++++ RECORDS PROVIDED

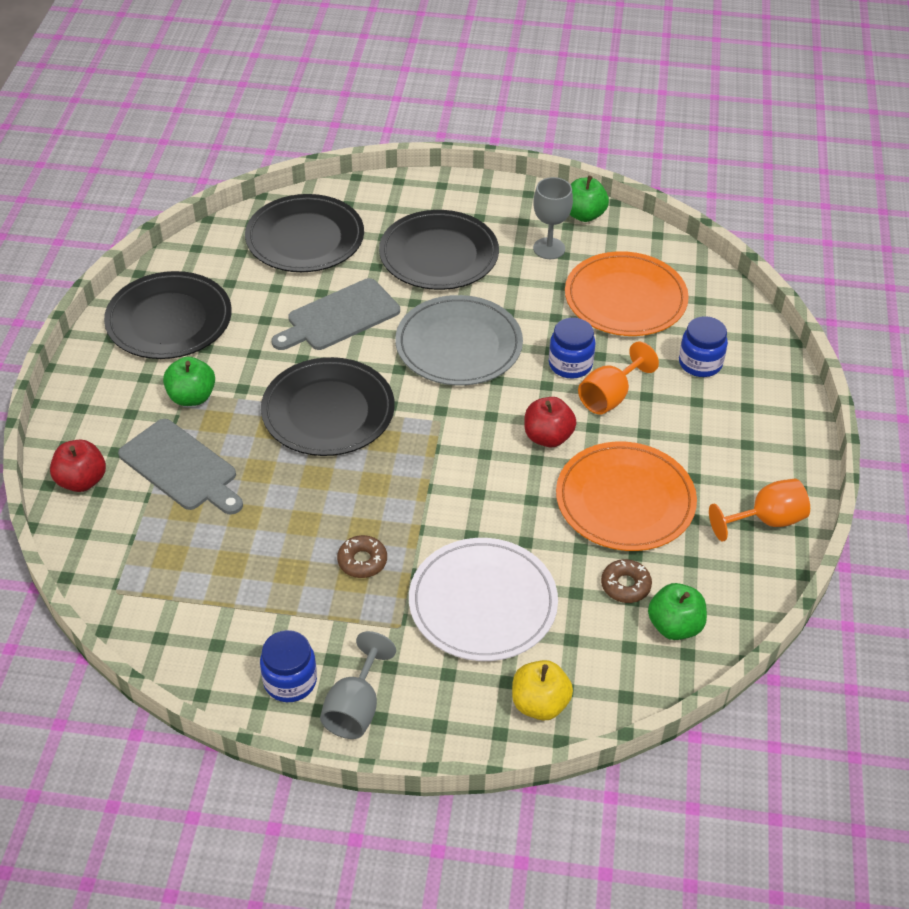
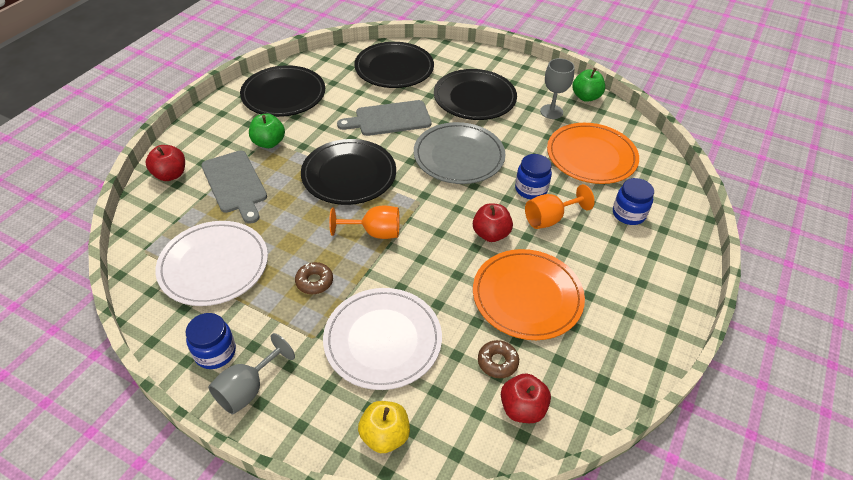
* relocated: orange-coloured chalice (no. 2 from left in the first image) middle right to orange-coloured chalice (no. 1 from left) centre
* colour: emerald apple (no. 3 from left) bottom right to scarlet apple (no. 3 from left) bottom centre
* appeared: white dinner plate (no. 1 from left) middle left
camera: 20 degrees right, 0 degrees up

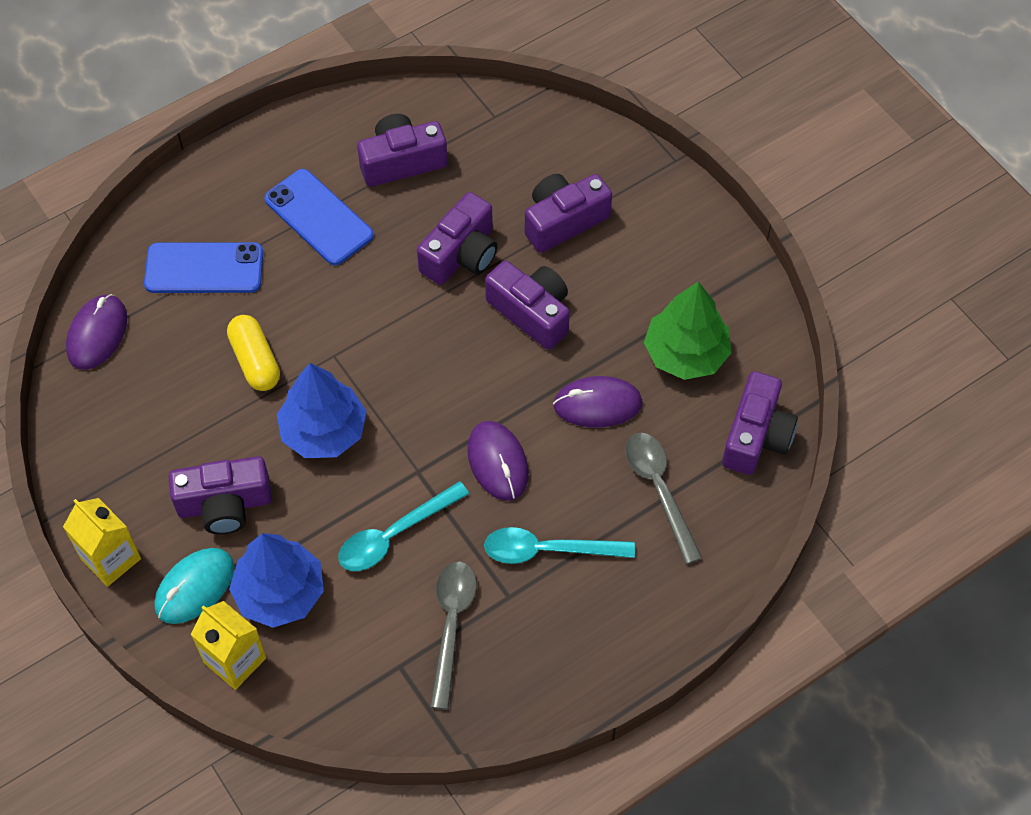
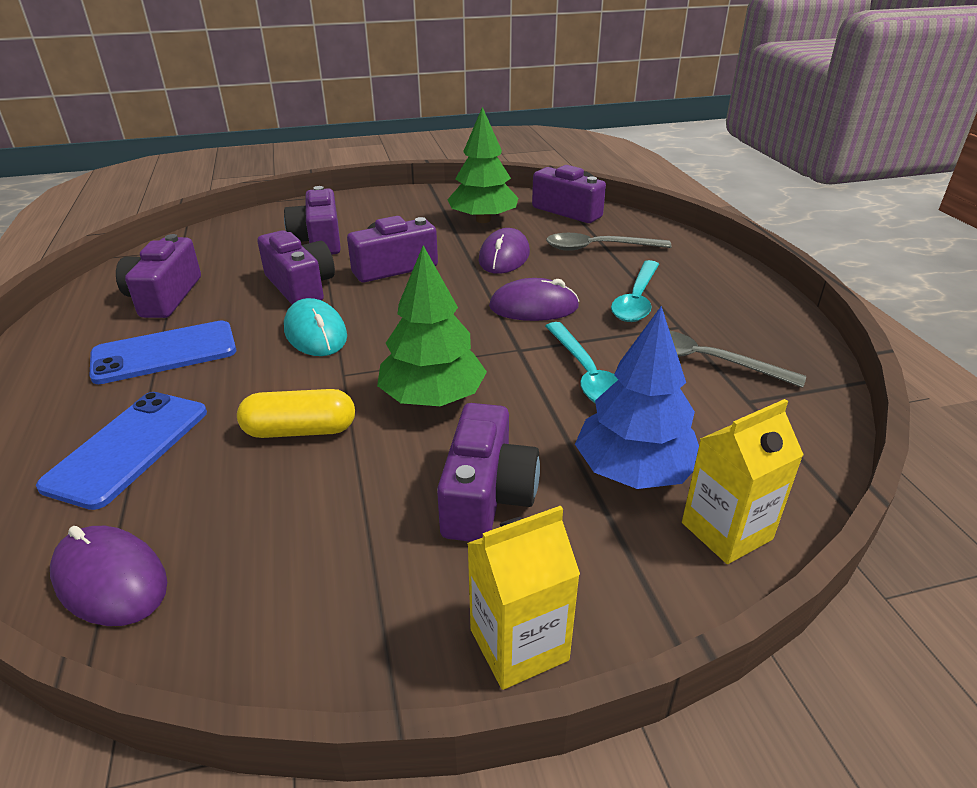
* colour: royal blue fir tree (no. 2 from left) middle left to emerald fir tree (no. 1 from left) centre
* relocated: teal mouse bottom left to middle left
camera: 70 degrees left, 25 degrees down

++++++++
++++ RECORDS PROVIDED

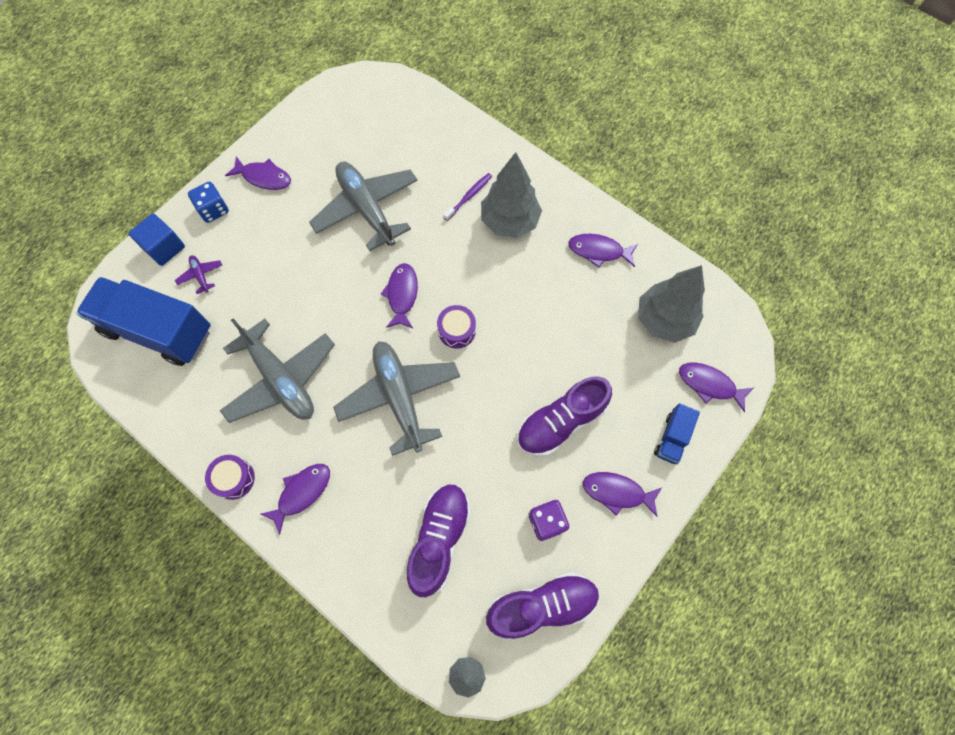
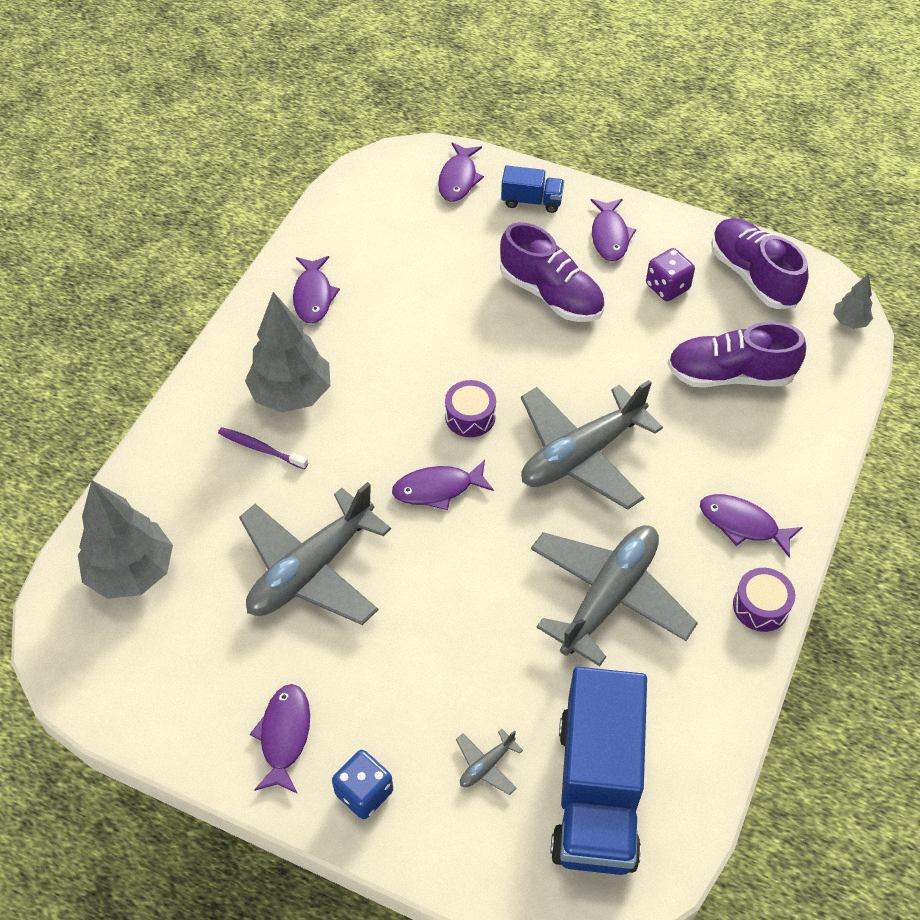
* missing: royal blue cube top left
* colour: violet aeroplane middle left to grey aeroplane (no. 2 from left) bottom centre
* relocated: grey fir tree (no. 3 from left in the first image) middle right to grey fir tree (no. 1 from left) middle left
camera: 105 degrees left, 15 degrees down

++++++++

» **TASK DIRECTIONS**: Find the line with "chalice (no. 1 from left) centre" in the entries above. Retype it and each line after it, exactly, through the line with "3 from left) bottom centre", and stop there.

» **EXPECTED ANSWER**:
* relocated: orange-coloured chalice (no. 2 from left in the first image) middle right to orange-coloured chalice (no. 1 from left) centre
* colour: emerald apple (no. 3 from left) bottom right to scarlet apple (no. 3 from left) bottom centre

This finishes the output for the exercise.